* _Exercise brief_
Look through the lines below and extract each one that contains "orange".

Dataset records
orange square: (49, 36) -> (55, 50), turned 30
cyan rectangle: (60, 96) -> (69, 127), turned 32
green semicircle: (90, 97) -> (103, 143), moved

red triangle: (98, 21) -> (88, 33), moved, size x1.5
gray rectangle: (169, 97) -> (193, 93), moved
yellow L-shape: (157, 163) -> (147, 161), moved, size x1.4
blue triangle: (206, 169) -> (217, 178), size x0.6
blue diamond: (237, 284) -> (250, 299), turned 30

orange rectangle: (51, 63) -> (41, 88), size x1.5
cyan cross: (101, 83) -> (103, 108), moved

* _Exercise response_
orange square: (49, 36) -> (55, 50), turned 30
orange rectangle: (51, 63) -> (41, 88), size x1.5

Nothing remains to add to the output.